■ **WHAT THIS TASK INVOLVES**
Locate the line containing "white boat: 1 -> 3" in the entries below, then retype it and every later line exactly, leaving out pictures.

■ **MATERIAL FOR THIS EXERCISE**
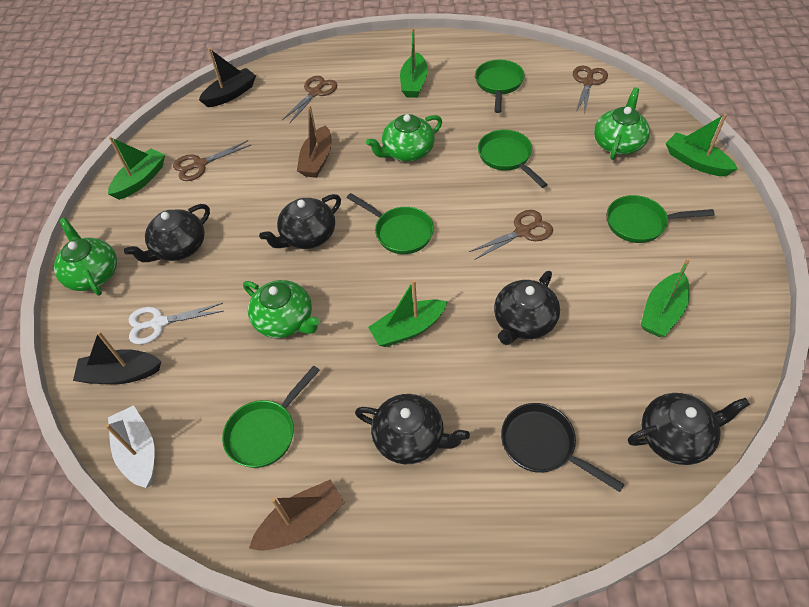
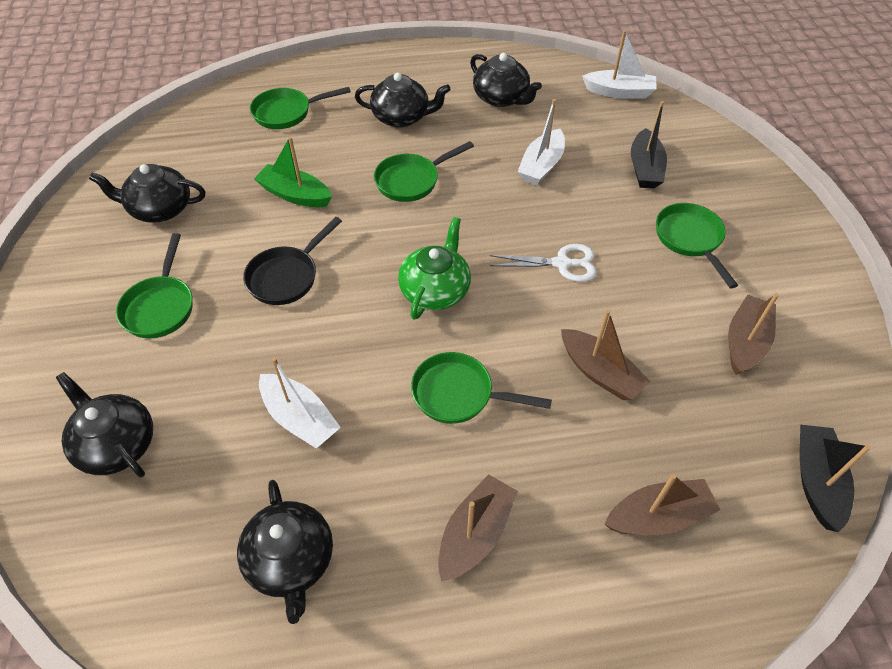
brown boat: 2 -> 4
brown scissors: 4 -> 0
green boat: 5 -> 1
green teapot: 4 -> 1
white boat: 1 -> 3

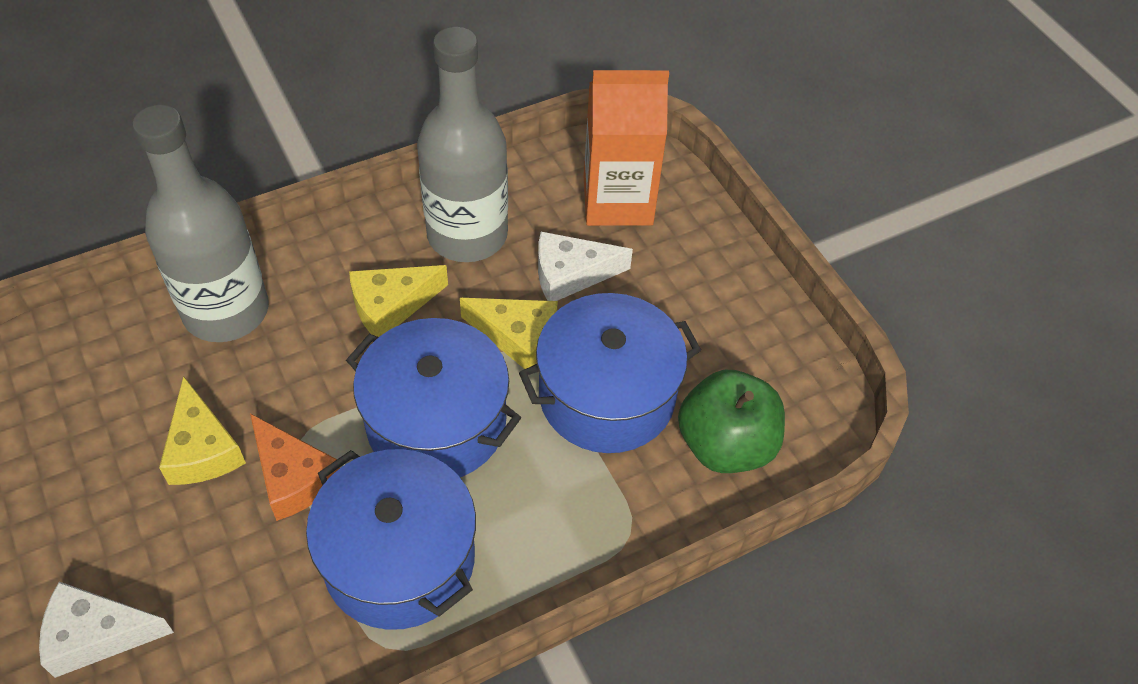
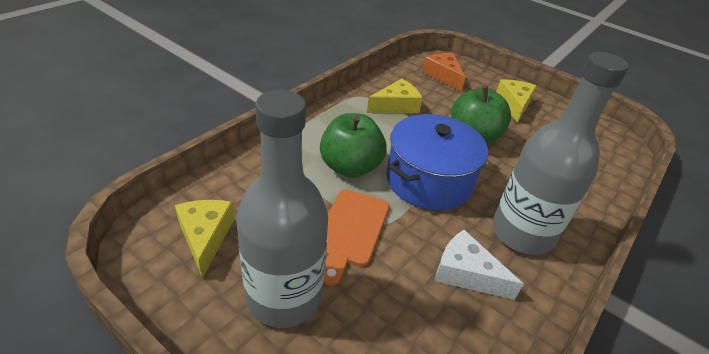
blue pot: 3 -> 1
green apple: 1 -> 2
orange carton: 1 -> 0
orange cutting board: 0 -> 1
white cheese: 2 -> 1

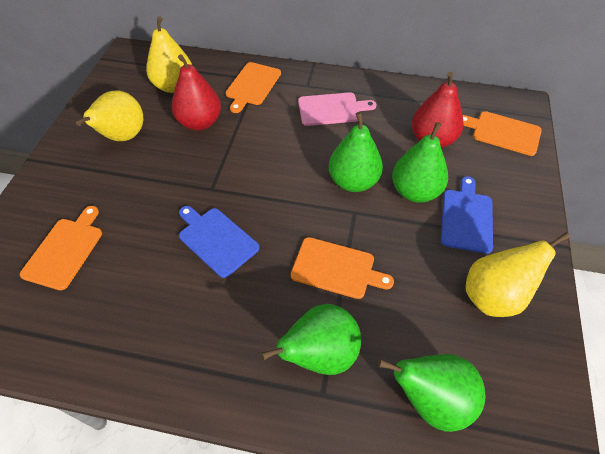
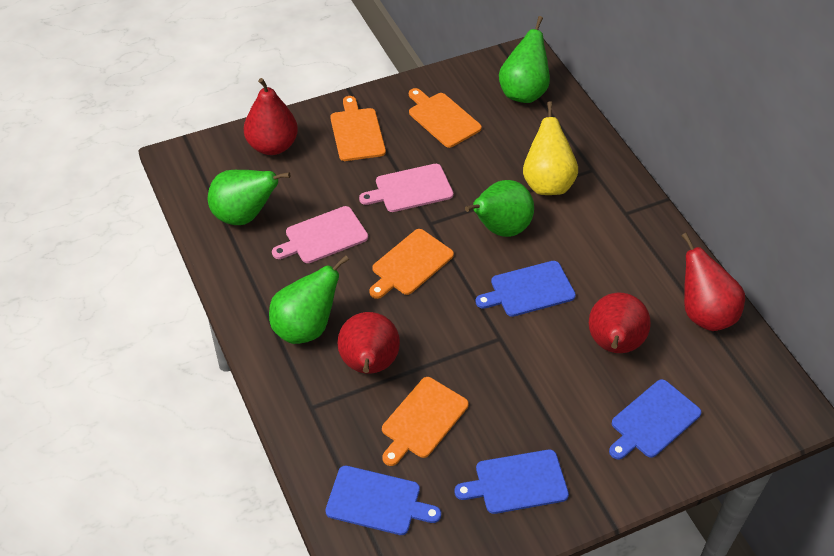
blue cutting board: 2 -> 4
pink cutting board: 1 -> 2
red pear: 2 -> 4
yellow pear: 3 -> 1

■ **RESULT OF THE TASK**
white boat: 1 -> 3

blue pot: 3 -> 1
green apple: 1 -> 2
orange carton: 1 -> 0
orange cutting board: 0 -> 1
white cheese: 2 -> 1

blue cutting board: 2 -> 4
pink cutting board: 1 -> 2
red pear: 2 -> 4
yellow pear: 3 -> 1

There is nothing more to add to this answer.